_SOURCE DATA_

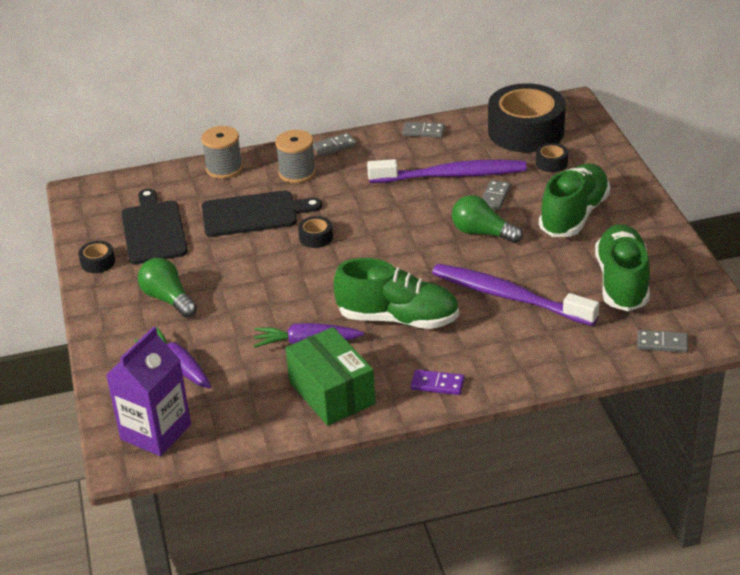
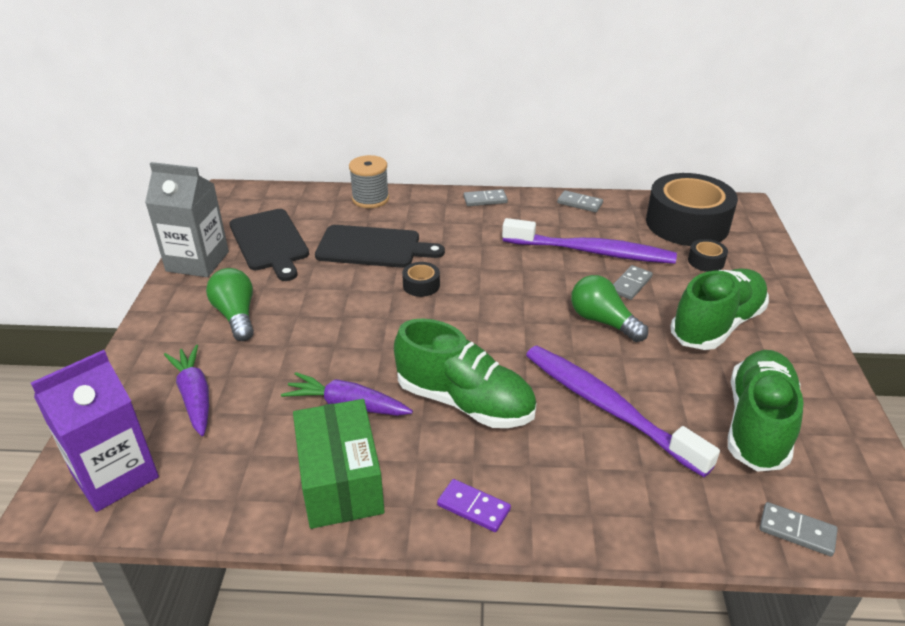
camera: 15 degrees right, 0 degrees up
(98, 262) = (197, 261): black tape -> grey carton
(153, 230) = (269, 242): black cutting board -> black cutting board turned 150 degrees clockwise
(297, 173) = (436, 217): grey spool -> none

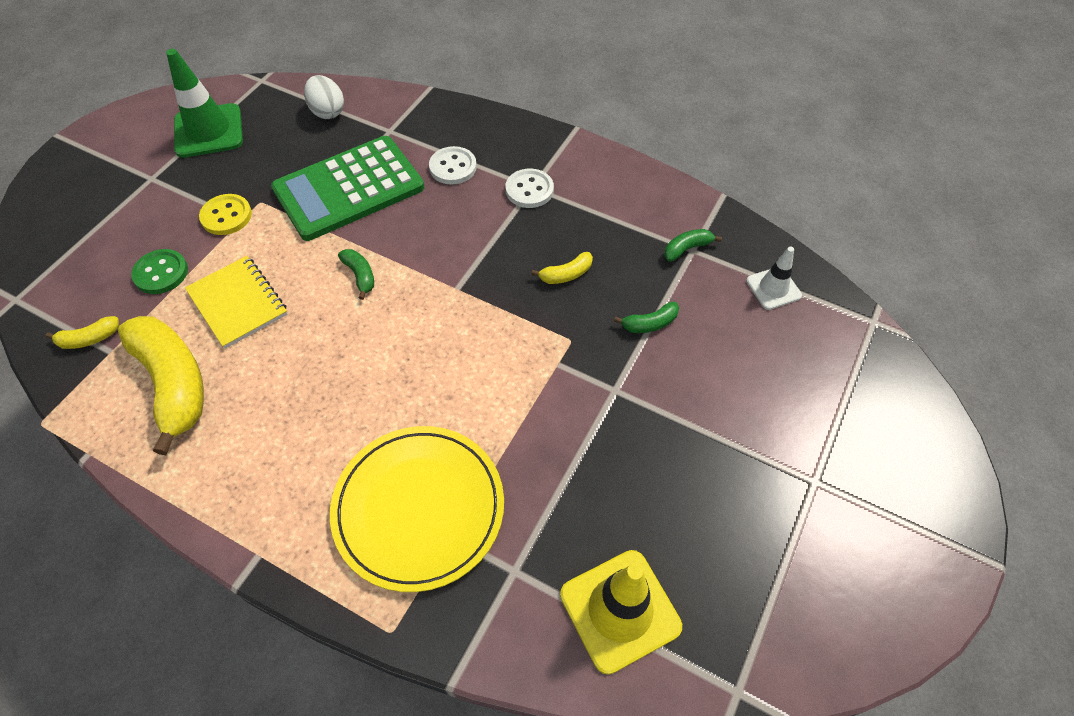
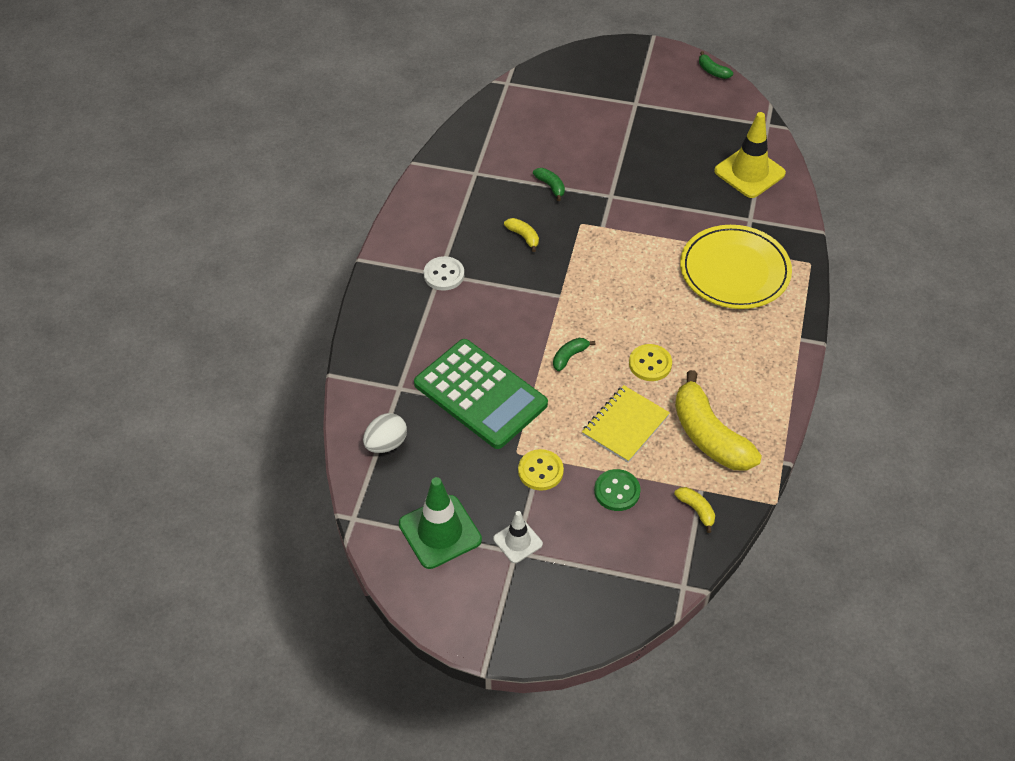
camera: 105 degrees left, 5 degrees down
(173, 383) = (709, 436): yellow banana -> yellow banana turned 75 degrees counterclockwise
(309, 353) = (650, 364): none -> yellow button
(453, 167) = (432, 330): white button -> none
(687, 248) = (475, 176): green banana -> green banana (712, 71)
(773, 288) = (496, 129): white traffic cone -> white traffic cone (518, 541)

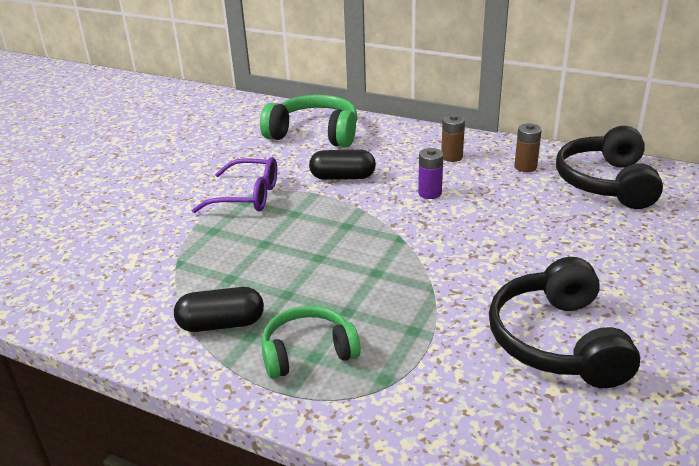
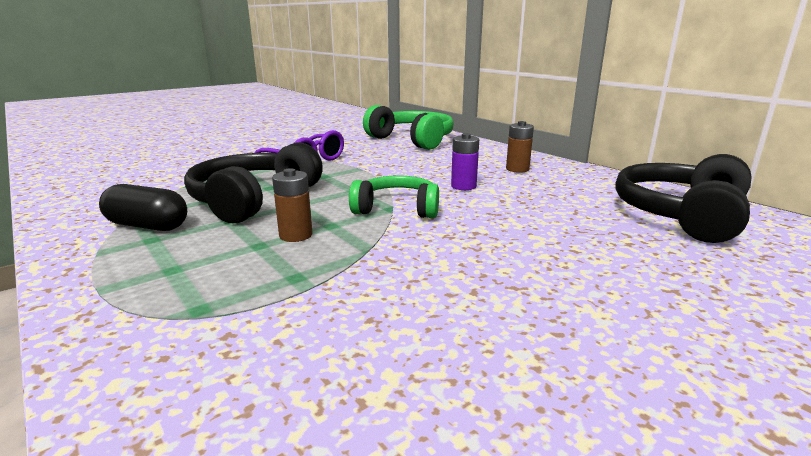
camera: 25 degrees right, 10 degrees down
(308, 352) = (174, 264): green headphones -> green headphones (397, 209)
(342, 177) = (398, 164): black capsule -> none
(525, 167) = (590, 187): brown battery -> brown battery (296, 235)
(556, 341) = (450, 340): black headphones -> black headphones (253, 199)

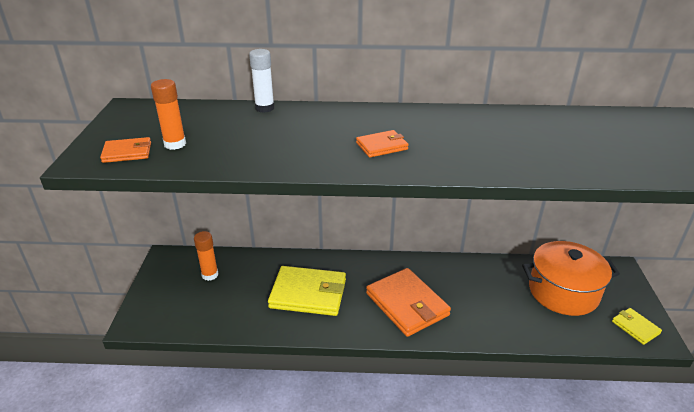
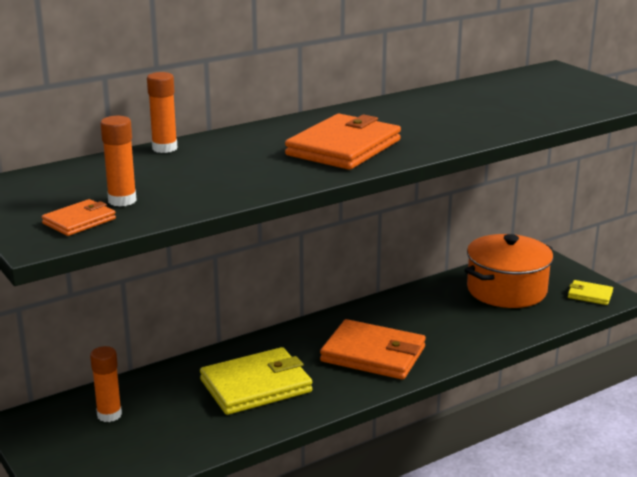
camera: 35 degrees left, 10 degrees down
(264, 108) = (164, 148): white glue stick -> orange glue stick
(382, 146) = (344, 148): orange wallet -> orange wallet, size x2.02

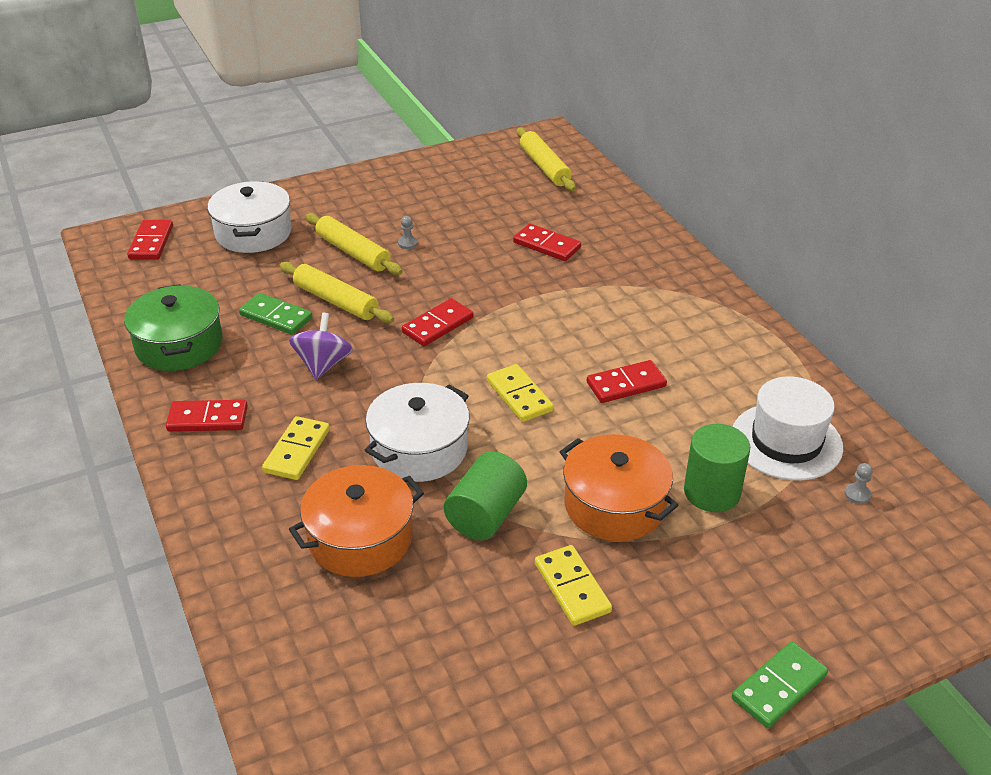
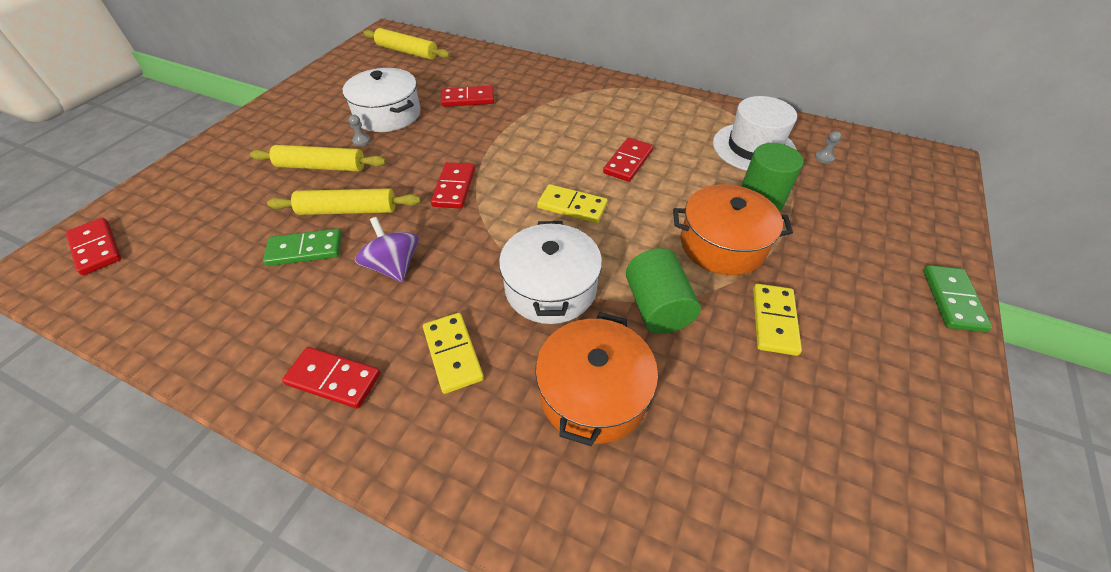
camera: 40 degrees left, 10 degrees up
(179, 345) = (227, 326): green pot -> none
(208, 419) = (333, 379): red domino -> red domino turned 60 degrees clockwise
(253, 233) = (207, 192): white pot -> white pot (388, 114)
(572, 587) = (774, 321): yellow domino -> yellow domino turned 75 degrees clockwise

_INSTRUCTIONS TO FOLLOW_
Report all lines of the data that include the word "white".

_TASK SOLUTION_
(453, 167) = (432, 330): white button -> none
(773, 288) = (496, 129): white traffic cone -> white traffic cone (518, 541)
(264, 108) = (164, 148): white glue stick -> orange glue stick
(253, 233) = (207, 192): white pot -> white pot (388, 114)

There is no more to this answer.